*RECORDS SUPPLIED*
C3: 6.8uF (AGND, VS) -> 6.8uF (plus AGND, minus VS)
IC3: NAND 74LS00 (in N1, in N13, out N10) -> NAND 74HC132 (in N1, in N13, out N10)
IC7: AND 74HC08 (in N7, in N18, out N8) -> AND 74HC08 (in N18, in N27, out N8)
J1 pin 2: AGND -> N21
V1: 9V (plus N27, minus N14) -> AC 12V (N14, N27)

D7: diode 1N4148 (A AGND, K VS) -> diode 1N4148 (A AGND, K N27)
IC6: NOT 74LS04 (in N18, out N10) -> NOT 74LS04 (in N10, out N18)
---
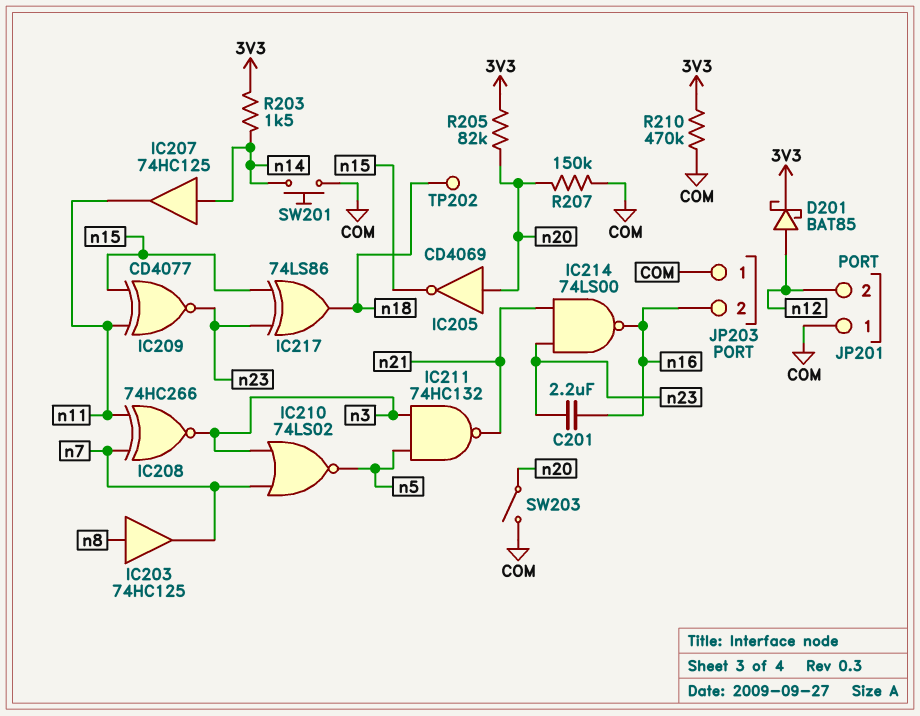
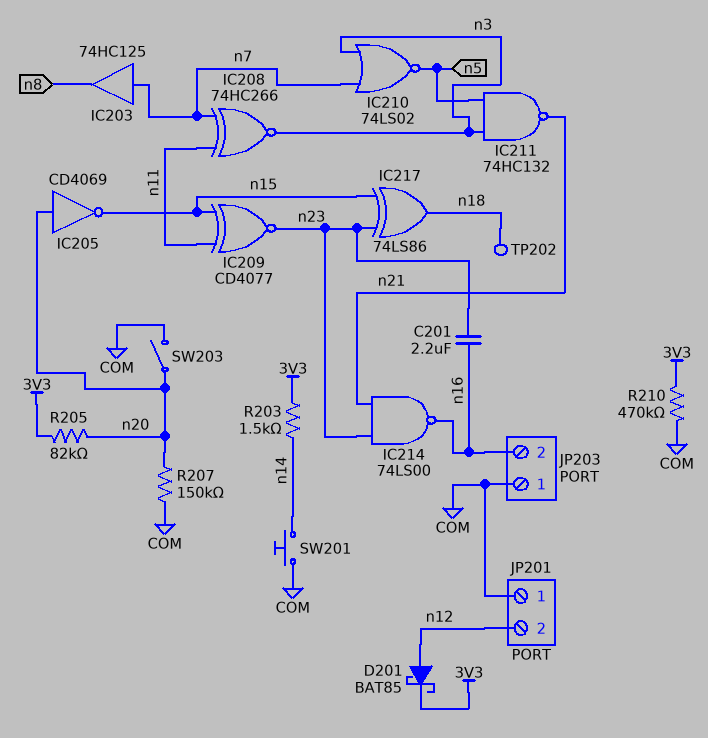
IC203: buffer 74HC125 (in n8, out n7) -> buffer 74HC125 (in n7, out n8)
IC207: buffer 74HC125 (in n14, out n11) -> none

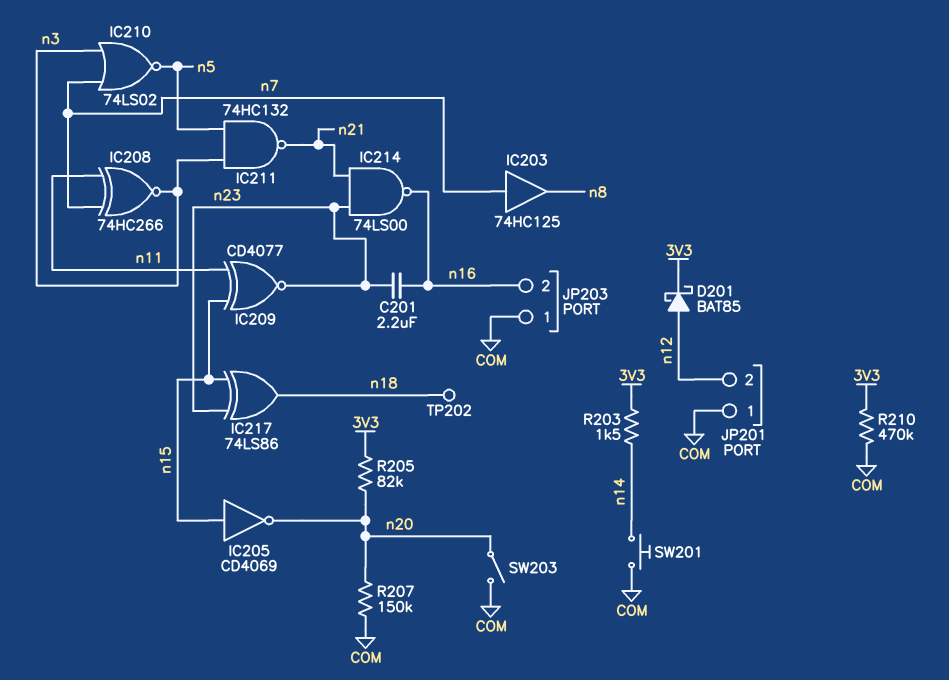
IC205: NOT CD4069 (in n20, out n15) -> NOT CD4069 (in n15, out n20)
--
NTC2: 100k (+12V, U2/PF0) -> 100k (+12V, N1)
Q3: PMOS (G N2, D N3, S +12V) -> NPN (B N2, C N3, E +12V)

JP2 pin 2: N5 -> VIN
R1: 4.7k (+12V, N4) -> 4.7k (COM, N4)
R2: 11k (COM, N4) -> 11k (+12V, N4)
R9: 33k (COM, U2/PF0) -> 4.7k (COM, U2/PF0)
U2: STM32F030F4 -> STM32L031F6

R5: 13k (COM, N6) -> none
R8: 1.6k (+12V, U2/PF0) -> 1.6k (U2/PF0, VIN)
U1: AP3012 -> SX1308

*WORK TO COMPLETE*
From the records above, pull every line that has the string "buffer" and copy it.

*SOLUTION FOR THIS TASK*
IC203: buffer 74HC125 (in n8, out n7) -> buffer 74HC125 (in n7, out n8)
IC207: buffer 74HC125 (in n14, out n11) -> none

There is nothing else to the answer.